§ **DATA TO PROCESS**

Segment Open

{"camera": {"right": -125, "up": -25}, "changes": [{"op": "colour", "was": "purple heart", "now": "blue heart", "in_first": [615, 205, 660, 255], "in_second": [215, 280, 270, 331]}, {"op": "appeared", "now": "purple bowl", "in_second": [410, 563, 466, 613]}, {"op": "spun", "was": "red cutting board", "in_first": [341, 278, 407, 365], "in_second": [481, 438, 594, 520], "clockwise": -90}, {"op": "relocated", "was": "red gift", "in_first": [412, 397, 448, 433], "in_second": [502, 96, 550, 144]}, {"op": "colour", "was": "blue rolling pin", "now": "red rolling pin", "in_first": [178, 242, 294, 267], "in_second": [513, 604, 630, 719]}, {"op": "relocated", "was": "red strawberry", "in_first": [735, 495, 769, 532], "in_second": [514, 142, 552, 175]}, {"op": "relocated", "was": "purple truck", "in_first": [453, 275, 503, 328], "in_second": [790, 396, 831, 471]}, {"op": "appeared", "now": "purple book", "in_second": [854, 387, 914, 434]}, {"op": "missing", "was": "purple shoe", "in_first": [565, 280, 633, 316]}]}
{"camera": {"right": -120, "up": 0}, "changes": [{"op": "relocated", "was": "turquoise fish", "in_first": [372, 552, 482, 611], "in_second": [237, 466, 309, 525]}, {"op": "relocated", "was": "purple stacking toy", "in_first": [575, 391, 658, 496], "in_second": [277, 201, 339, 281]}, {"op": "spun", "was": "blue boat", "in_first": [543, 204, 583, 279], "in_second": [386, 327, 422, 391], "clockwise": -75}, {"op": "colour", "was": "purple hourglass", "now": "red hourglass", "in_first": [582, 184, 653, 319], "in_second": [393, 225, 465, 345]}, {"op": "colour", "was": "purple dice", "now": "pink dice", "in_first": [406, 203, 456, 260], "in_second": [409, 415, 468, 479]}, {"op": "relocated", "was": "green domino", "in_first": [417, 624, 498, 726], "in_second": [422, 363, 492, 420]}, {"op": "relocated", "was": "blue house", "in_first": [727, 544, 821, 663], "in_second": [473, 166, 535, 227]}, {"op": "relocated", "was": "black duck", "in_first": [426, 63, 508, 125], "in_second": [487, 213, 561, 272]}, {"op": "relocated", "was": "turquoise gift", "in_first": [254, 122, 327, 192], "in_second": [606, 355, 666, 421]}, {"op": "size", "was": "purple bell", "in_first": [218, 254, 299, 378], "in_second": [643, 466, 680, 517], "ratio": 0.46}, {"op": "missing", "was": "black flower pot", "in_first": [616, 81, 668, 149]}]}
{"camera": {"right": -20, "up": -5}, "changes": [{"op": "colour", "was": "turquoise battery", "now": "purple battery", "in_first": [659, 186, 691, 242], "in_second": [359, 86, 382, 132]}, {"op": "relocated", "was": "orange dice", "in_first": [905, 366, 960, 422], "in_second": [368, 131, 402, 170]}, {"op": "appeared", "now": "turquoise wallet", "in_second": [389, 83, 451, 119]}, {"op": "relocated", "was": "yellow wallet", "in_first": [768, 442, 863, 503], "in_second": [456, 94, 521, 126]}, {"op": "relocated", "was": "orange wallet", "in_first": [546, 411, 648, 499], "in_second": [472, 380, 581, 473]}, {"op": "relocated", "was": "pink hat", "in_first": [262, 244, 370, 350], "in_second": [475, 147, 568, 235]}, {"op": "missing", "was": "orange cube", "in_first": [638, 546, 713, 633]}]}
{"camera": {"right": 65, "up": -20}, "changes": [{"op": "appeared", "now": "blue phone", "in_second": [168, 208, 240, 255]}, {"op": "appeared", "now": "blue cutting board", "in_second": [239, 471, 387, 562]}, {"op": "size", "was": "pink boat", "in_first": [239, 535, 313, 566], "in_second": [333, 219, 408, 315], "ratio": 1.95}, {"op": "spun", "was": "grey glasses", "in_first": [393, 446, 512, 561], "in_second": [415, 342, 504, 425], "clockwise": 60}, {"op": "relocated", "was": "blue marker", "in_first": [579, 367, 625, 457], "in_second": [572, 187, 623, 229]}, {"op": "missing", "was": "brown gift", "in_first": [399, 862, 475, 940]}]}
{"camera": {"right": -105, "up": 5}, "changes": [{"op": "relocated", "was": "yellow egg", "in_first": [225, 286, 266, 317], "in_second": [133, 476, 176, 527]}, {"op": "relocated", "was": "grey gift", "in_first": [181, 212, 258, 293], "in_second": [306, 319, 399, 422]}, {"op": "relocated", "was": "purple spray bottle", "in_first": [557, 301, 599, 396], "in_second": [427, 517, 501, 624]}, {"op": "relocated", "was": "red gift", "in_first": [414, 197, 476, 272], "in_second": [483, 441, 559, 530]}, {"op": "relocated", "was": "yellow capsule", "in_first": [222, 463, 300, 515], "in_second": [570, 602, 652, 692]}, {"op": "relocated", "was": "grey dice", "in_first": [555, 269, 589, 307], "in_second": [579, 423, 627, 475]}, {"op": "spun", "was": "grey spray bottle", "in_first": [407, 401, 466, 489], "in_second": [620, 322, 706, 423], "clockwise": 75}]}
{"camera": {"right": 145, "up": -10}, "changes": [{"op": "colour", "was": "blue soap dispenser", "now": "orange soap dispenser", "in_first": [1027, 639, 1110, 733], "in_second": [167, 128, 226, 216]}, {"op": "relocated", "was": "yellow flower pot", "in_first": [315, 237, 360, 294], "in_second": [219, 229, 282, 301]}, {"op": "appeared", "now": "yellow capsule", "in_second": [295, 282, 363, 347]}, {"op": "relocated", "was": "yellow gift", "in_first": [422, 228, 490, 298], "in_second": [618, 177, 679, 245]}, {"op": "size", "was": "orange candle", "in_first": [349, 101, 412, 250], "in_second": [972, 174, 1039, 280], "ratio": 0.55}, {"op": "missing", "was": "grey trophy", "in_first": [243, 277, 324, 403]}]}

Segment Closed

§ **WHAT NEEDS TO BE DONE**
Please repeat each line above exactly.

§ **SOLUTION FOR THIS EXERCISE**
{"camera": {"right": -125, "up": -25}, "changes": [{"op": "colour", "was": "purple heart", "now": "blue heart", "in_first": [615, 205, 660, 255], "in_second": [215, 280, 270, 331]}, {"op": "appeared", "now": "purple bowl", "in_second": [410, 563, 466, 613]}, {"op": "spun", "was": "red cutting board", "in_first": [341, 278, 407, 365], "in_second": [481, 438, 594, 520], "clockwise": -90}, {"op": "relocated", "was": "red gift", "in_first": [412, 397, 448, 433], "in_second": [502, 96, 550, 144]}, {"op": "colour", "was": "blue rolling pin", "now": "red rolling pin", "in_first": [178, 242, 294, 267], "in_second": [513, 604, 630, 719]}, {"op": "relocated", "was": "red strawberry", "in_first": [735, 495, 769, 532], "in_second": [514, 142, 552, 175]}, {"op": "relocated", "was": "purple truck", "in_first": [453, 275, 503, 328], "in_second": [790, 396, 831, 471]}, {"op": "appeared", "now": "purple book", "in_second": [854, 387, 914, 434]}, {"op": "missing", "was": "purple shoe", "in_first": [565, 280, 633, 316]}]}
{"camera": {"right": -120, "up": 0}, "changes": [{"op": "relocated", "was": "turquoise fish", "in_first": [372, 552, 482, 611], "in_second": [237, 466, 309, 525]}, {"op": "relocated", "was": "purple stacking toy", "in_first": [575, 391, 658, 496], "in_second": [277, 201, 339, 281]}, {"op": "spun", "was": "blue boat", "in_first": [543, 204, 583, 279], "in_second": [386, 327, 422, 391], "clockwise": -75}, {"op": "colour", "was": "purple hourglass", "now": "red hourglass", "in_first": [582, 184, 653, 319], "in_second": [393, 225, 465, 345]}, {"op": "colour", "was": "purple dice", "now": "pink dice", "in_first": [406, 203, 456, 260], "in_second": [409, 415, 468, 479]}, {"op": "relocated", "was": "green domino", "in_first": [417, 624, 498, 726], "in_second": [422, 363, 492, 420]}, {"op": "relocated", "was": "blue house", "in_first": [727, 544, 821, 663], "in_second": [473, 166, 535, 227]}, {"op": "relocated", "was": "black duck", "in_first": [426, 63, 508, 125], "in_second": [487, 213, 561, 272]}, {"op": "relocated", "was": "turquoise gift", "in_first": [254, 122, 327, 192], "in_second": [606, 355, 666, 421]}, {"op": "size", "was": "purple bell", "in_first": [218, 254, 299, 378], "in_second": [643, 466, 680, 517], "ratio": 0.46}, {"op": "missing", "was": "black flower pot", "in_first": [616, 81, 668, 149]}]}
{"camera": {"right": -20, "up": -5}, "changes": [{"op": "colour", "was": "turquoise battery", "now": "purple battery", "in_first": [659, 186, 691, 242], "in_second": [359, 86, 382, 132]}, {"op": "relocated", "was": "orange dice", "in_first": [905, 366, 960, 422], "in_second": [368, 131, 402, 170]}, {"op": "appeared", "now": "turquoise wallet", "in_second": [389, 83, 451, 119]}, {"op": "relocated", "was": "yellow wallet", "in_first": [768, 442, 863, 503], "in_second": [456, 94, 521, 126]}, {"op": "relocated", "was": "orange wallet", "in_first": [546, 411, 648, 499], "in_second": [472, 380, 581, 473]}, {"op": "relocated", "was": "pink hat", "in_first": [262, 244, 370, 350], "in_second": [475, 147, 568, 235]}, {"op": "missing", "was": "orange cube", "in_first": [638, 546, 713, 633]}]}
{"camera": {"right": 65, "up": -20}, "changes": [{"op": "appeared", "now": "blue phone", "in_second": [168, 208, 240, 255]}, {"op": "appeared", "now": "blue cutting board", "in_second": [239, 471, 387, 562]}, {"op": "size", "was": "pink boat", "in_first": [239, 535, 313, 566], "in_second": [333, 219, 408, 315], "ratio": 1.95}, {"op": "spun", "was": "grey glasses", "in_first": [393, 446, 512, 561], "in_second": [415, 342, 504, 425], "clockwise": 60}, {"op": "relocated", "was": "blue marker", "in_first": [579, 367, 625, 457], "in_second": [572, 187, 623, 229]}, {"op": "missing", "was": "brown gift", "in_first": [399, 862, 475, 940]}]}
{"camera": {"right": -105, "up": 5}, "changes": [{"op": "relocated", "was": "yellow egg", "in_first": [225, 286, 266, 317], "in_second": [133, 476, 176, 527]}, {"op": "relocated", "was": "grey gift", "in_first": [181, 212, 258, 293], "in_second": [306, 319, 399, 422]}, {"op": "relocated", "was": "purple spray bottle", "in_first": [557, 301, 599, 396], "in_second": [427, 517, 501, 624]}, {"op": "relocated", "was": "red gift", "in_first": [414, 197, 476, 272], "in_second": [483, 441, 559, 530]}, {"op": "relocated", "was": "yellow capsule", "in_first": [222, 463, 300, 515], "in_second": [570, 602, 652, 692]}, {"op": "relocated", "was": "grey dice", "in_first": [555, 269, 589, 307], "in_second": [579, 423, 627, 475]}, {"op": "spun", "was": "grey spray bottle", "in_first": [407, 401, 466, 489], "in_second": [620, 322, 706, 423], "clockwise": 75}]}
{"camera": {"right": 145, "up": -10}, "changes": [{"op": "colour", "was": "blue soap dispenser", "now": "orange soap dispenser", "in_first": [1027, 639, 1110, 733], "in_second": [167, 128, 226, 216]}, {"op": "relocated", "was": "yellow flower pot", "in_first": [315, 237, 360, 294], "in_second": [219, 229, 282, 301]}, {"op": "appeared", "now": "yellow capsule", "in_second": [295, 282, 363, 347]}, {"op": "relocated", "was": "yellow gift", "in_first": [422, 228, 490, 298], "in_second": [618, 177, 679, 245]}, {"op": "size", "was": "orange candle", "in_first": [349, 101, 412, 250], "in_second": [972, 174, 1039, 280], "ratio": 0.55}, {"op": "missing", "was": "grey trophy", "in_first": [243, 277, 324, 403]}]}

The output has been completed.